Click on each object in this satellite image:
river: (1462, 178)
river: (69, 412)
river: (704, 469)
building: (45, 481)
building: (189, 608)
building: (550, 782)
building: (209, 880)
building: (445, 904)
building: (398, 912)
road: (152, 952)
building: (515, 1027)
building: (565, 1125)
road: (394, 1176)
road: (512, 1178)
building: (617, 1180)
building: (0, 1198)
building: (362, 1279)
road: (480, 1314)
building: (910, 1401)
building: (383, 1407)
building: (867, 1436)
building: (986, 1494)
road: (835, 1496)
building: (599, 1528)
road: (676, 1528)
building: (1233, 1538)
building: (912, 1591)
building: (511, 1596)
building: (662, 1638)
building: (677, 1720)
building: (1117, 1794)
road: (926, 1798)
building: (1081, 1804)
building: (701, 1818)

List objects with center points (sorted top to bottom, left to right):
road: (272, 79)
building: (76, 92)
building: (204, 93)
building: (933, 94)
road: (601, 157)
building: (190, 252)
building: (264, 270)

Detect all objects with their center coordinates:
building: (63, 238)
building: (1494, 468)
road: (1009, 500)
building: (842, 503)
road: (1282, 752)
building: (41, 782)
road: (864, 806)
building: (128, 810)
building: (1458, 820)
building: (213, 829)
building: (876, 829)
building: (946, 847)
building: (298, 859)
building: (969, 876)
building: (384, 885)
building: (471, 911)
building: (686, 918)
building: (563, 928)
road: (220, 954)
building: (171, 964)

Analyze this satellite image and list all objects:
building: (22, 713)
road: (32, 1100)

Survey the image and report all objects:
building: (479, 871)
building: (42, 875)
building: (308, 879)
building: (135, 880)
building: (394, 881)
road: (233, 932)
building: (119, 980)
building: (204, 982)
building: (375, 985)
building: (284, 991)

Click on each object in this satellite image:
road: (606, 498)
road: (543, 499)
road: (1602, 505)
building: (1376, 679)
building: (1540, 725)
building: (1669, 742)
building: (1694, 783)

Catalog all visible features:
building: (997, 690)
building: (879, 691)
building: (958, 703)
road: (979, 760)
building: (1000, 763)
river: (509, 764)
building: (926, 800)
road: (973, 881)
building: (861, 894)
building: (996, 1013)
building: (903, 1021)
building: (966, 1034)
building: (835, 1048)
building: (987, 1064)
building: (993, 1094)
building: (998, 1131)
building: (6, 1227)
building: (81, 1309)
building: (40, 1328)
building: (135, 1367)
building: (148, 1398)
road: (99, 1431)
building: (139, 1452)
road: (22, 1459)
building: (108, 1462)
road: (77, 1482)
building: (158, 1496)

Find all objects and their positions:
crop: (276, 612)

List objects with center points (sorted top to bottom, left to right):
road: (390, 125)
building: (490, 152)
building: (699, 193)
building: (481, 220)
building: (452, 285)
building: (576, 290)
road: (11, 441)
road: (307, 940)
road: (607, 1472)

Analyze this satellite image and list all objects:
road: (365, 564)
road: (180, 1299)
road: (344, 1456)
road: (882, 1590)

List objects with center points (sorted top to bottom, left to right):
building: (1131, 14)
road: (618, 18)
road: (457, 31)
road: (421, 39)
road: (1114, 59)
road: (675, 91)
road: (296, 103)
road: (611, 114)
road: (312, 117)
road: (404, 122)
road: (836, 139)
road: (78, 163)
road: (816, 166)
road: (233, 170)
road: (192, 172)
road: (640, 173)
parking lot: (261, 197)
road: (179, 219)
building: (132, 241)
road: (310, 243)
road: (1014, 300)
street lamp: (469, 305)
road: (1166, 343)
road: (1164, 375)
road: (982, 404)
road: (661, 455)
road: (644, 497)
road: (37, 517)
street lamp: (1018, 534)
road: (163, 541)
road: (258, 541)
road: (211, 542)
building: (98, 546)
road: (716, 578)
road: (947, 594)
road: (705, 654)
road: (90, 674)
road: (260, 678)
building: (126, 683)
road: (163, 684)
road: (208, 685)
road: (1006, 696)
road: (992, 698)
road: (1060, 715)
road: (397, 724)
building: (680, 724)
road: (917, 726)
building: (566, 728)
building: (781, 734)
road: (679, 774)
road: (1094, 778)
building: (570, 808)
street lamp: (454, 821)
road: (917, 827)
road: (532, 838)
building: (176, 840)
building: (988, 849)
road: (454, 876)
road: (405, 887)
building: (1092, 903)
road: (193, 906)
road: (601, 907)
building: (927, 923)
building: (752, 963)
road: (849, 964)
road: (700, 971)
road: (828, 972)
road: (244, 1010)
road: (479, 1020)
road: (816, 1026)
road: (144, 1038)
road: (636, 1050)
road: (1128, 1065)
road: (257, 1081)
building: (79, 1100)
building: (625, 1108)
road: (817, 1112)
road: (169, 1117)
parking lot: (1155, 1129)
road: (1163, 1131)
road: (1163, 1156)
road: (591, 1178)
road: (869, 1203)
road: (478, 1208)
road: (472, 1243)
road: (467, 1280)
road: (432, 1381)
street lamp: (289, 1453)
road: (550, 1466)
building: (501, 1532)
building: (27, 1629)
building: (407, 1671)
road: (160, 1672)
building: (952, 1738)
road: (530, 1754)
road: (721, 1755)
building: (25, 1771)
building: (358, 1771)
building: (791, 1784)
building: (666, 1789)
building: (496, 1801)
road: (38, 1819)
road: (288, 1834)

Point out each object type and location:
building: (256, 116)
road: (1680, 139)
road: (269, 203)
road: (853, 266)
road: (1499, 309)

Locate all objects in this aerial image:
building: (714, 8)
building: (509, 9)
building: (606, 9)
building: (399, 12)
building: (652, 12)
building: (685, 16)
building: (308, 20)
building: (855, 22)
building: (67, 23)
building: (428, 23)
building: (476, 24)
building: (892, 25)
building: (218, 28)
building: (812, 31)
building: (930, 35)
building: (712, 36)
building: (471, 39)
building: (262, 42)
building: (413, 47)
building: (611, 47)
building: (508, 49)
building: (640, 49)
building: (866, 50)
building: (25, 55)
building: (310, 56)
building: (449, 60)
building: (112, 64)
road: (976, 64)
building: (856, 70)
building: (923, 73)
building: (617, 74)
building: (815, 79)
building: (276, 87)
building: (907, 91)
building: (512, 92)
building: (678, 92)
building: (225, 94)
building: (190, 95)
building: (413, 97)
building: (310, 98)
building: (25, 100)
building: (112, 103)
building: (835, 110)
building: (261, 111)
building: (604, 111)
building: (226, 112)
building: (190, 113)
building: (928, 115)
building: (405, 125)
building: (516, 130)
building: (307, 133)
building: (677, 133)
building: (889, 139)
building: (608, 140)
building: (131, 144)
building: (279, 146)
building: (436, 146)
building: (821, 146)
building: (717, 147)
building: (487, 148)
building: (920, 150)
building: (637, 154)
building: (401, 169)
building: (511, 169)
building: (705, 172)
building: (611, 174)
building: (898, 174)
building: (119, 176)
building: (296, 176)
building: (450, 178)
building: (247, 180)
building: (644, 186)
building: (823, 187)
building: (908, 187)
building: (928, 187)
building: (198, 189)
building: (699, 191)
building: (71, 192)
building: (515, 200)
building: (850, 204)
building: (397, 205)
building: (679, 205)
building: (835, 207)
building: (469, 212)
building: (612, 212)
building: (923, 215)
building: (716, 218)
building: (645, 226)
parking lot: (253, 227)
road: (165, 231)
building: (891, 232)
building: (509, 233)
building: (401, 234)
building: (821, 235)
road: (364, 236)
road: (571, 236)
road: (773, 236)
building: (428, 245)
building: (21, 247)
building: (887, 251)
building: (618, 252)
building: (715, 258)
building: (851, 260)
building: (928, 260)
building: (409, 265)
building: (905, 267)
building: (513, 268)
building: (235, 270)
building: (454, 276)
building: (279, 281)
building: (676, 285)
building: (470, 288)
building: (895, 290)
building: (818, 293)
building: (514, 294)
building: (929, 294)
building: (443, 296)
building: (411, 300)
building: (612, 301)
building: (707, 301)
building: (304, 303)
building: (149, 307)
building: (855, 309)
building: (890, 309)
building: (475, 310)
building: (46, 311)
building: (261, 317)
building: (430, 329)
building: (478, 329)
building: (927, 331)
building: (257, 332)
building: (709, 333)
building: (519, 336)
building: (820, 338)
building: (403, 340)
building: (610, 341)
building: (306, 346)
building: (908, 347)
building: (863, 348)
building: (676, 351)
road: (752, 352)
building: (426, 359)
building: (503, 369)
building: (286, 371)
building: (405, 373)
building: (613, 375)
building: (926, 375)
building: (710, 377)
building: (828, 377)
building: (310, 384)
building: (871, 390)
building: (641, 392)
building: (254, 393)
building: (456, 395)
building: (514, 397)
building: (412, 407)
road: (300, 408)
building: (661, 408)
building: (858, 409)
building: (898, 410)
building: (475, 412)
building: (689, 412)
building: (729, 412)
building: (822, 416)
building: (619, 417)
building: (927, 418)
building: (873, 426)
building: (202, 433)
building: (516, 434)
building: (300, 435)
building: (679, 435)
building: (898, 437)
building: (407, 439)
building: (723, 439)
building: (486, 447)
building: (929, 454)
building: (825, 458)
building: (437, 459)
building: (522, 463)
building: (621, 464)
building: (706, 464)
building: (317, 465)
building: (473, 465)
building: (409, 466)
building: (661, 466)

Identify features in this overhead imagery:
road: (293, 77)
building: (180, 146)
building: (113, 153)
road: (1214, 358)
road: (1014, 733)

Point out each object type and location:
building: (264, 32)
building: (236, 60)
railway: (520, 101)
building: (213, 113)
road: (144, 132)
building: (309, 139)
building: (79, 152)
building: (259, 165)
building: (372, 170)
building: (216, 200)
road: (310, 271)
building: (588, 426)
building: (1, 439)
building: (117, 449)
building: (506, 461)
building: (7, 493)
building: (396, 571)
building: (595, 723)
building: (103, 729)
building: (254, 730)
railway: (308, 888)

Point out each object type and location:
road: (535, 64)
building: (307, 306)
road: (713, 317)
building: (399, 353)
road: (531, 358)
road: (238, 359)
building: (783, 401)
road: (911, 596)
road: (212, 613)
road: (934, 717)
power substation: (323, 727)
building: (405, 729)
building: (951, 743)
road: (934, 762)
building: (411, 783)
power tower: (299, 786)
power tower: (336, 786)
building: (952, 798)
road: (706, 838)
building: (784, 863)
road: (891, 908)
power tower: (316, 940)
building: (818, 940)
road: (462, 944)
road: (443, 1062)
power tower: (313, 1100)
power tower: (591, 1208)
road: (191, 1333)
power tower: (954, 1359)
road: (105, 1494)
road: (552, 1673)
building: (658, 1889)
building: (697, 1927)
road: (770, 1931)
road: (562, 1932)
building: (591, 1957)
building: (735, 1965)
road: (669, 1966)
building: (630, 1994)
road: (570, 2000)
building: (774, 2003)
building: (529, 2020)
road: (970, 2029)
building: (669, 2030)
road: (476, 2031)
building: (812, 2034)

--- --- ---

## Your assignment
Wherever the string "features" is found in the entries, copy the line it sits in.

## Task answer
Catalog all visible features:
Identify features in this overhead imagery:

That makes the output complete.